╭──
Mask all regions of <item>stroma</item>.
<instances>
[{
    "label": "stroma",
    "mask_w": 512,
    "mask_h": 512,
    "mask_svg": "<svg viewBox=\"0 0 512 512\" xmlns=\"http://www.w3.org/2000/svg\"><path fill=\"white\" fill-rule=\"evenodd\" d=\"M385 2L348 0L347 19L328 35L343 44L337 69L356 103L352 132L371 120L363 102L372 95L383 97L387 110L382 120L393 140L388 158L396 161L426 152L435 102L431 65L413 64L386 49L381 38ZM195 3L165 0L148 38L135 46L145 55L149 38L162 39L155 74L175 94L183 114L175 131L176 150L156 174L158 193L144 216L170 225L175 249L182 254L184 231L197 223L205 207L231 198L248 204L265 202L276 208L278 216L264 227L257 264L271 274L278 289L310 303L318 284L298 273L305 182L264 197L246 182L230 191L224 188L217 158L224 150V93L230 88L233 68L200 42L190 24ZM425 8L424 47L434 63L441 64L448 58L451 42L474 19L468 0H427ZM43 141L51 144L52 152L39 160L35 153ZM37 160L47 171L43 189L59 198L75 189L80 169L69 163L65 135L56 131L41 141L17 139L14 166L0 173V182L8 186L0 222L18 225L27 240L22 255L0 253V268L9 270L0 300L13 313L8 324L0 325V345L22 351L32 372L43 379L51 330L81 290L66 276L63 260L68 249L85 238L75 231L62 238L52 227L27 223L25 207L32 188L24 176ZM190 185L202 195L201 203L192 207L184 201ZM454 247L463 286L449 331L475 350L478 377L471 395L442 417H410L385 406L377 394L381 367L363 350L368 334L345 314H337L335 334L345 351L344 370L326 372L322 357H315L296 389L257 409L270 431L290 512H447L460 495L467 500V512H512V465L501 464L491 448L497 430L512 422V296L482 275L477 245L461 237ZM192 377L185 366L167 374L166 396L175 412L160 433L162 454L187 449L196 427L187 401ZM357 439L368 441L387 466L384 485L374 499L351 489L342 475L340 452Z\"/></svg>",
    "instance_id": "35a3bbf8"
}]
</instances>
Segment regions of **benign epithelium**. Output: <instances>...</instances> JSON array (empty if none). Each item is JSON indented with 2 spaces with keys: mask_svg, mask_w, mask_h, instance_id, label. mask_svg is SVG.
╰──
Description of the task
Print out every entry, keeping each one exact.

Output below
Mask all regions of <item>stroma</item>.
<instances>
[{
    "label": "stroma",
    "mask_w": 512,
    "mask_h": 512,
    "mask_svg": "<svg viewBox=\"0 0 512 512\" xmlns=\"http://www.w3.org/2000/svg\"><path fill=\"white\" fill-rule=\"evenodd\" d=\"M385 2L348 0L347 19L328 35L343 44L337 69L356 103L352 132L371 120L363 102L372 95L383 97L387 110L382 120L393 140L388 158L396 161L426 152L435 102L431 65L413 64L386 49L381 38ZM195 3L165 0L148 38L135 46L145 55L149 38L162 39L155 74L175 94L183 114L175 131L176 150L156 174L158 193L144 216L170 225L175 249L182 254L184 231L197 223L205 207L231 198L248 204L265 202L276 208L278 216L264 227L257 264L271 274L278 289L310 303L318 284L298 273L305 182L264 197L246 182L230 191L224 188L217 158L224 150V93L230 88L233 68L200 42L190 24ZM425 8L424 47L434 63L441 64L448 58L451 42L474 19L468 0H427ZM43 141L51 144L52 152L39 160L35 153ZM37 160L47 171L43 189L59 198L75 189L80 169L69 163L65 135L56 131L41 141L17 139L14 166L0 173V182L8 186L0 222L18 225L27 240L22 255L0 253V268L9 270L0 300L13 313L8 324L0 325V345L22 351L32 372L43 379L51 330L81 290L66 276L63 260L68 249L85 238L75 231L62 238L52 227L27 223L25 207L32 188L24 176ZM190 185L202 195L201 203L192 207L184 201ZM454 247L463 286L449 331L475 350L478 377L471 395L442 417H410L385 406L377 394L381 367L363 350L368 334L345 314H337L335 334L345 351L344 370L326 372L322 357H315L296 389L257 409L270 431L290 512H447L460 495L467 500V512H512V465L501 464L491 448L497 430L512 422V296L482 275L477 245L461 237ZM192 377L185 366L167 374L166 396L175 412L160 433L162 454L187 449L196 427L187 401ZM357 439L368 441L387 466L384 485L374 499L351 489L342 475L340 452Z\"/></svg>",
    "instance_id": "35a3bbf8"
}]
</instances>
Segment regions of **benign epithelium**. Output: <instances>...</instances> JSON array (empty if none). Each item is JSON indented with 2 spaces with keys: mask_svg, mask_w, mask_h, instance_id, label. mask_svg is SVG.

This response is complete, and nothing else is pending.